Aim of the task: Give the line with "DRIVER: L9110S -> L298N" again, along with every line below it to the end of the records, word for word.

Information shown:

----

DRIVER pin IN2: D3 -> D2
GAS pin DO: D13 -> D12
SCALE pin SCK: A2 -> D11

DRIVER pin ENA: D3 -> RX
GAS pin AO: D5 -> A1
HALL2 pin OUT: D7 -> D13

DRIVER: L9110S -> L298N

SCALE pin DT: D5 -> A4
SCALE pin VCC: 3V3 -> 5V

----

Solution for this task:
DRIVER: L9110S -> L298N

SCALE pin DT: D5 -> A4
SCALE pin VCC: 3V3 -> 5V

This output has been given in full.